● What to work on
Filter the entries for the word "dumbbell". Copy each line that has it.

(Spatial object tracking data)
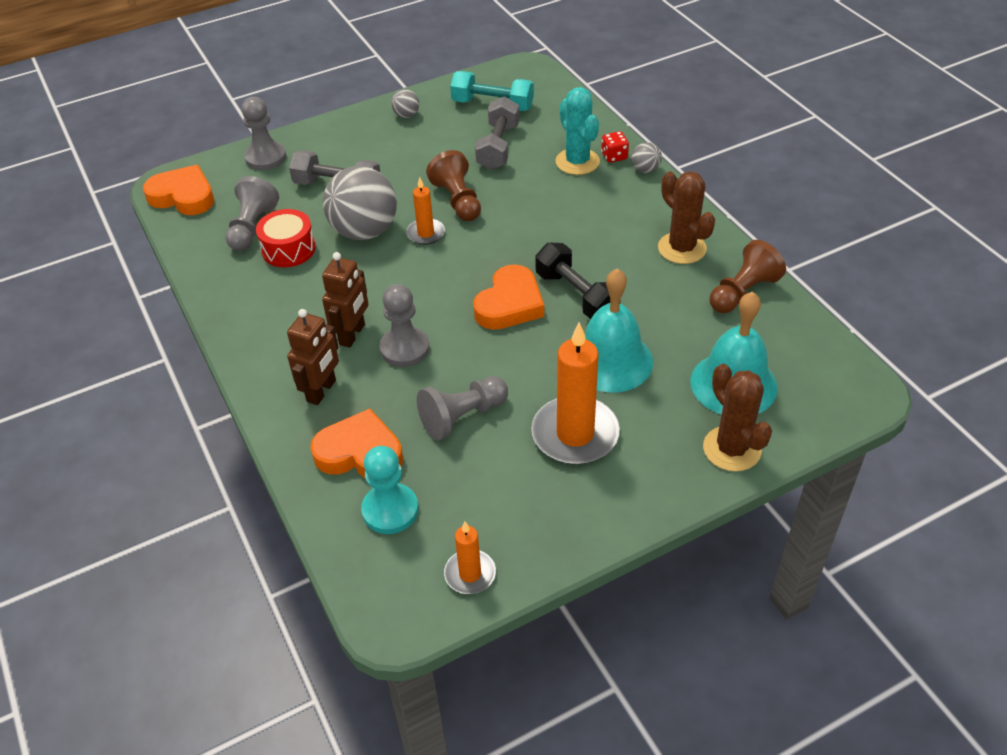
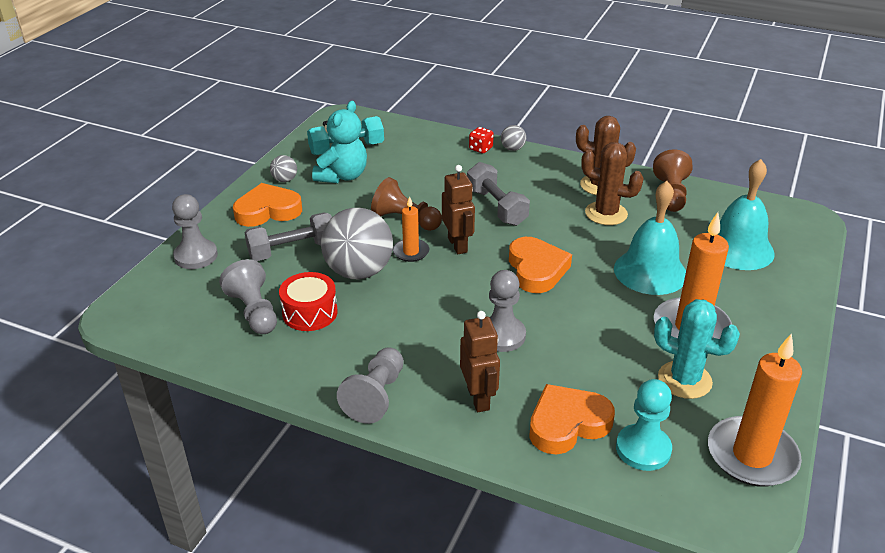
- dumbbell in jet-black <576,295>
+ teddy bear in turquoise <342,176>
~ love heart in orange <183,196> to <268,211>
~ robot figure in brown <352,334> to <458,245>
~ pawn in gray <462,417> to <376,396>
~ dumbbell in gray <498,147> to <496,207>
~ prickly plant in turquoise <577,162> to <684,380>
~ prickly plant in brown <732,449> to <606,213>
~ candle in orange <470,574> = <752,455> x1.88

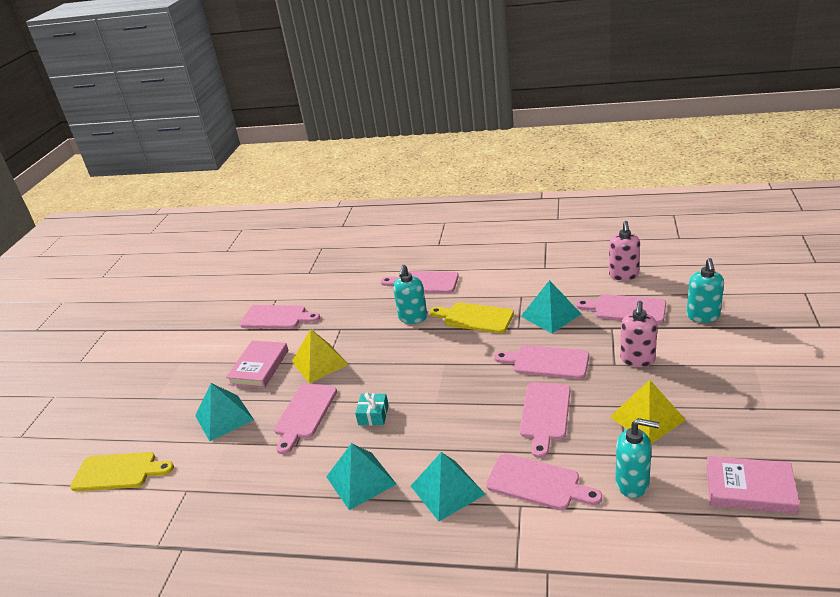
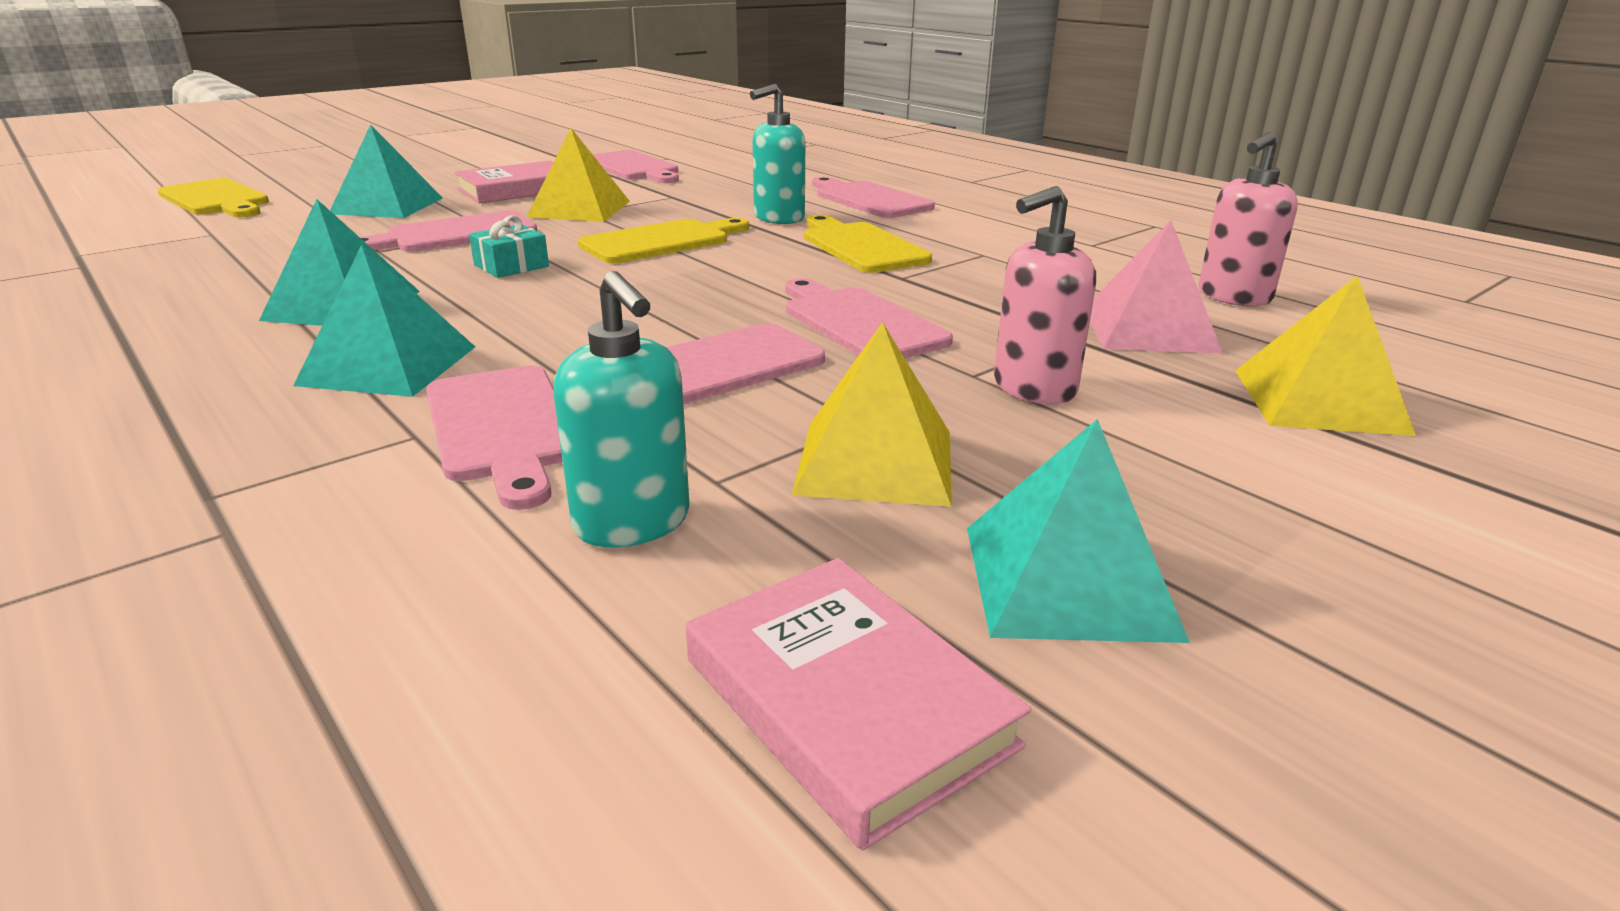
+ chopping board in bright yellow <662,241>
~ pyramid shape in turquoise <550,315> to <1068,580>
~ chopping board in rosy <625,309> to pyramid shape in rosy <1149,329>
~ soap dispenser in turquoise <703,316> to pyramid shape in bright yellow <1319,400>

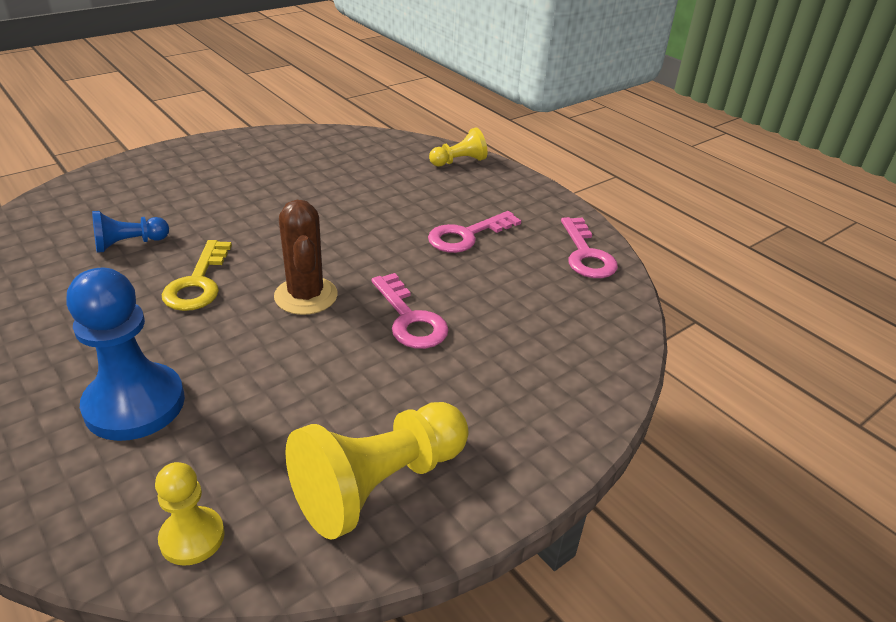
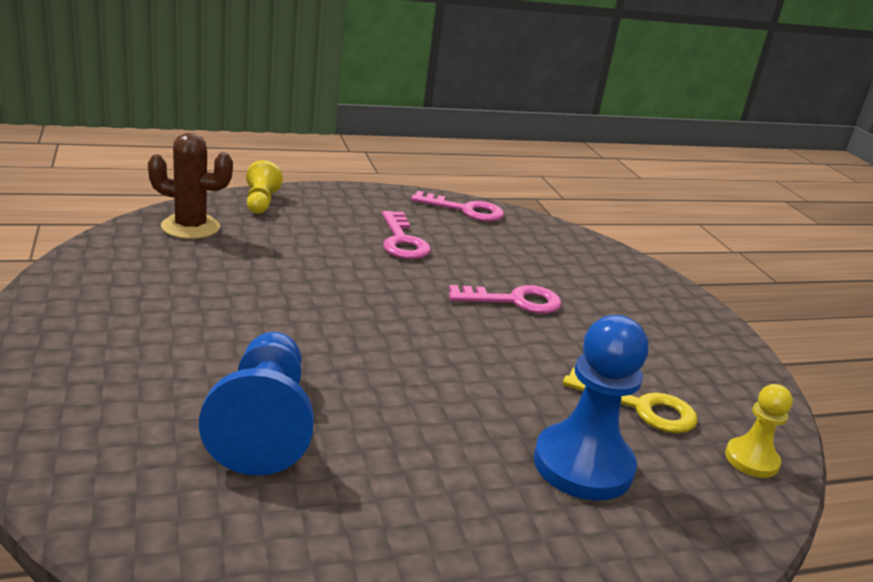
- pawn in bright yellow <379,484>
~ key in bright yellow <198,283> to <640,407>
~ prickly plant in brown <306,296> to <190,227>
~ pawn in cobalt <129,244> = <263,425> x1.82

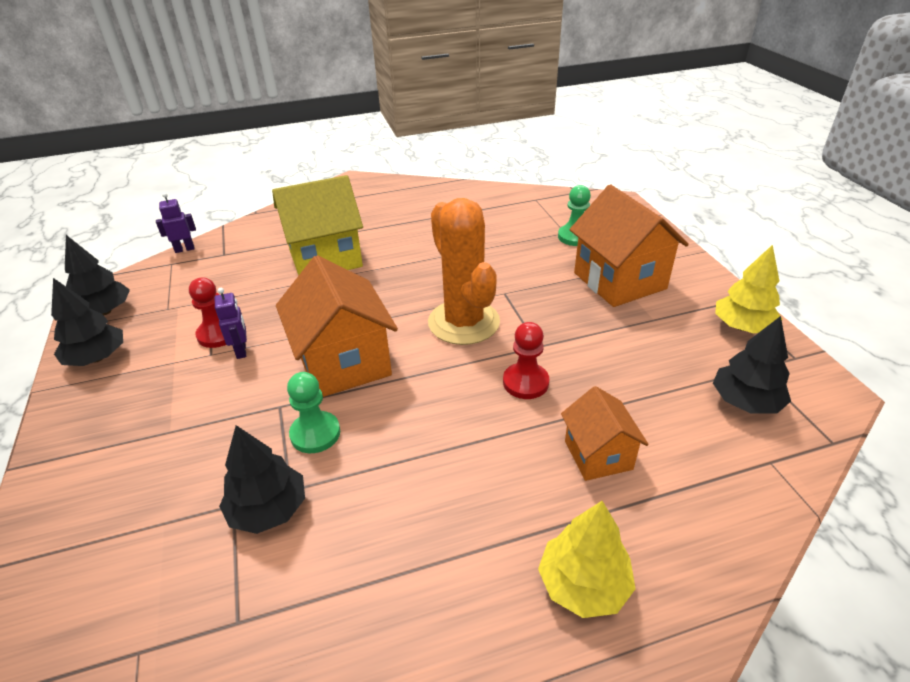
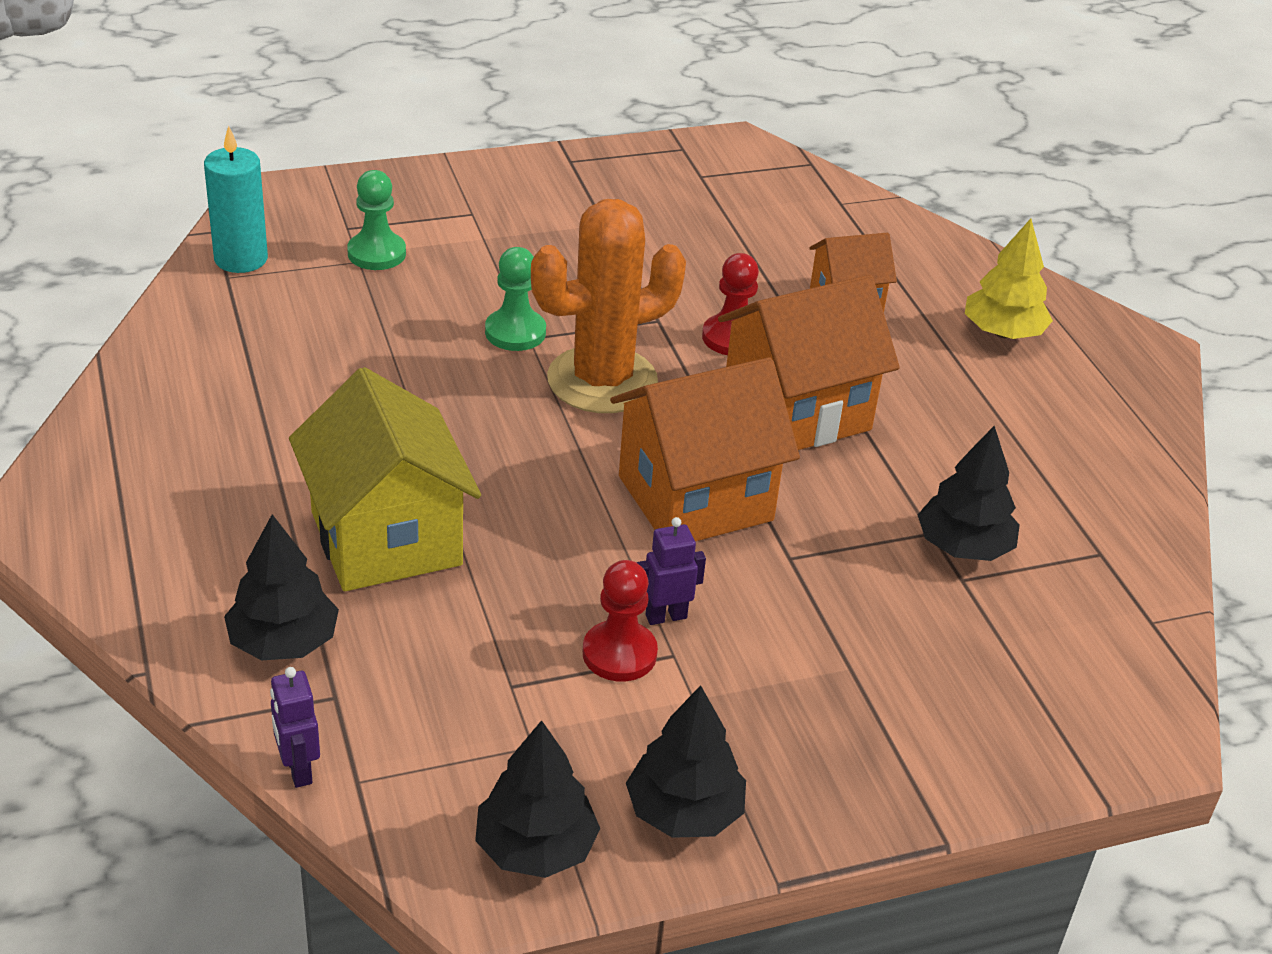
- toy tree in bright yellow <742,327>
+ candle in turquoise <241,259>
~ pawn in green <315,434> to <515,332>
~ cottage in orange <619,281> to <797,411>
~ toy tree in jet-black <745,402> to <283,642>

● Result of the exercise
- dumbbell in jet-black <576,295>
~ dumbbell in gray <498,147> to <496,207>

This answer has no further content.